Retype the part of the records below that opens with the line containing "coordinates (257, 532)." and closes with the line containing "This screenshot has width=960, height=540. I", character for character.

▸ DATA SECTION
***

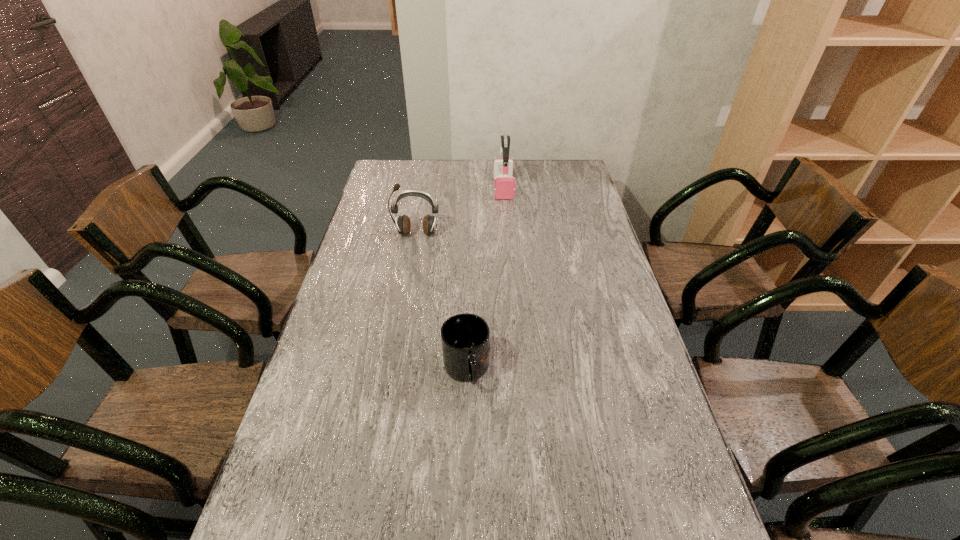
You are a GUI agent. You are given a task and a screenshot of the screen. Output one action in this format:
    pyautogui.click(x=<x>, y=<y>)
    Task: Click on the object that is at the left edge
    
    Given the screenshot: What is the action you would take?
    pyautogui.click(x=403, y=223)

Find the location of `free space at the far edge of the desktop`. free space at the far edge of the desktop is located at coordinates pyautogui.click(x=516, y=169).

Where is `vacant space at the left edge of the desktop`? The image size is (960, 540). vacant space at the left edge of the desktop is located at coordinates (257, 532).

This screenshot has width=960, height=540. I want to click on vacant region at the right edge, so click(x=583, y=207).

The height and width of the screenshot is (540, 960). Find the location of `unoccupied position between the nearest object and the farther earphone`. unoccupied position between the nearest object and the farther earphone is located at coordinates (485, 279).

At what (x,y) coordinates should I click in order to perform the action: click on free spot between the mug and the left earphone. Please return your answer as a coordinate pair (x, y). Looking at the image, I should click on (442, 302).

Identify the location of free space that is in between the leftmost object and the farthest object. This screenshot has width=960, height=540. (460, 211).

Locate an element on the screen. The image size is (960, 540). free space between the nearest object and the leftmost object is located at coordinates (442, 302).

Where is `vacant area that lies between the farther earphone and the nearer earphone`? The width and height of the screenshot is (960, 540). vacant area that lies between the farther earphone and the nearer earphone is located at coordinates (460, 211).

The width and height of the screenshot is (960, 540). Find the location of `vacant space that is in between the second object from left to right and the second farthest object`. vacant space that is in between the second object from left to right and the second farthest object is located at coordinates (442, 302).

***

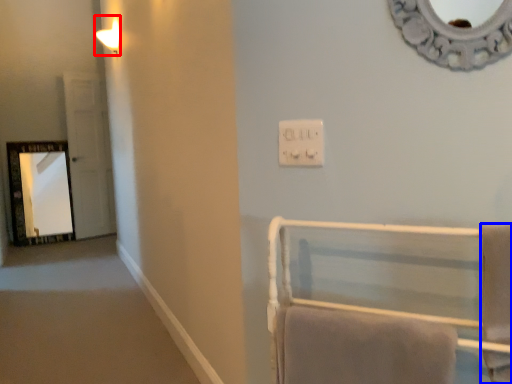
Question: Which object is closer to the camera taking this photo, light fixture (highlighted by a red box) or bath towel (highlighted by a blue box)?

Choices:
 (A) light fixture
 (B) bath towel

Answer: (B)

***

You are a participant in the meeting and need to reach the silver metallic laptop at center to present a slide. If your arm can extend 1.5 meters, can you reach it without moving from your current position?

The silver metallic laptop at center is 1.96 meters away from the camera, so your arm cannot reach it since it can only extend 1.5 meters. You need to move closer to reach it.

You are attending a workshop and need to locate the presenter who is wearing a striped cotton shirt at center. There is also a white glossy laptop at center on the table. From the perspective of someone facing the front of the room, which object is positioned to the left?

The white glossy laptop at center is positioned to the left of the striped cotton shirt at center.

***

▸ ANSWER IN FULL
Where is `vacant space at the left edge of the desktop`? The image size is (960, 540). vacant space at the left edge of the desktop is located at coordinates (257, 532).

This screenshot has width=960, height=540. I want to click on vacant region at the right edge, so click(x=583, y=207).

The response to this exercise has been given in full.